> GIVEN MATERIAL
-=-=-

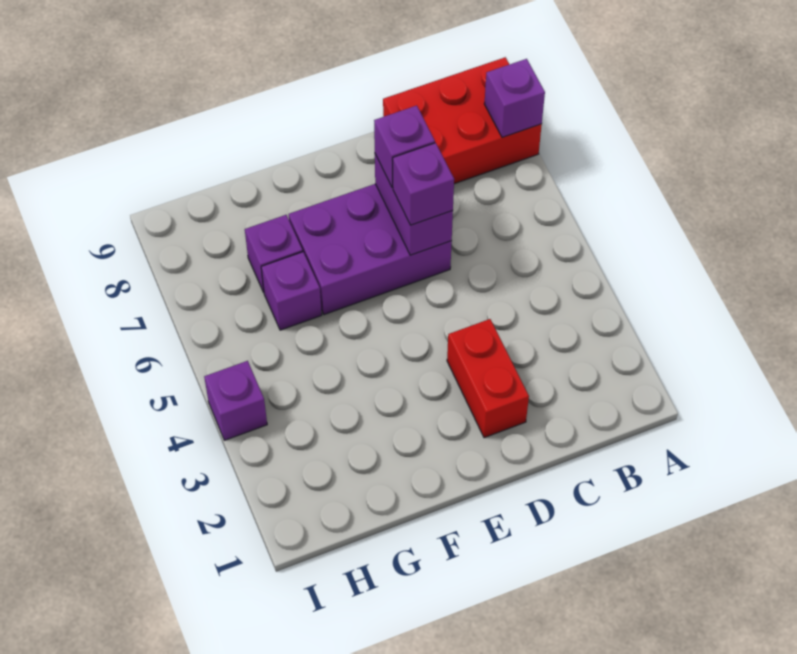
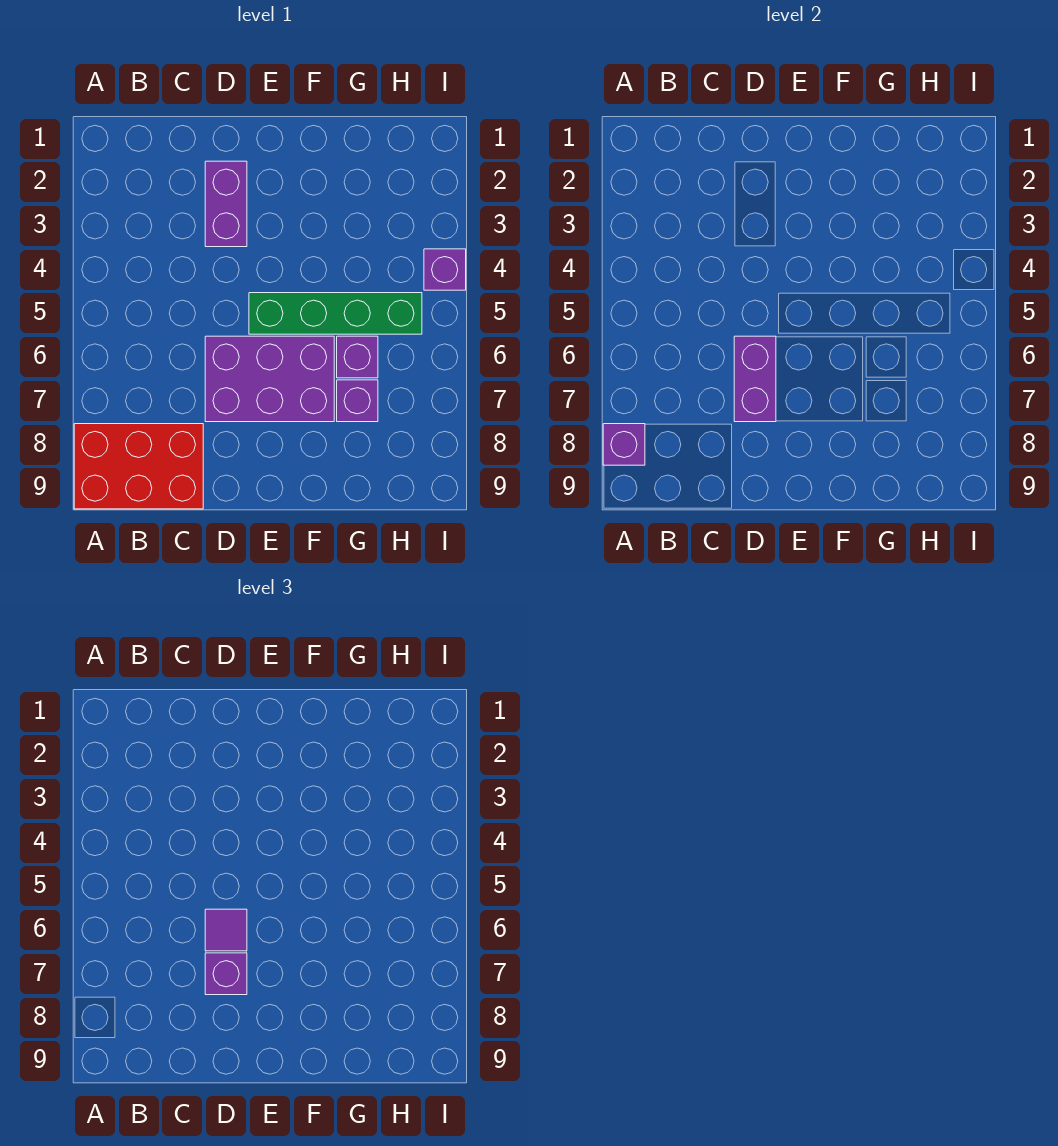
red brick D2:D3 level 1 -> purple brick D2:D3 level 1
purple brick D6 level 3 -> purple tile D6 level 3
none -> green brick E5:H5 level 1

-=-=-

> REQUIRED WORK
A verbatim copy of the data, pictures removed, is the expected result.

> ANSWER SPACE
red brick D2:D3 level 1 -> purple brick D2:D3 level 1
purple brick D6 level 3 -> purple tile D6 level 3
none -> green brick E5:H5 level 1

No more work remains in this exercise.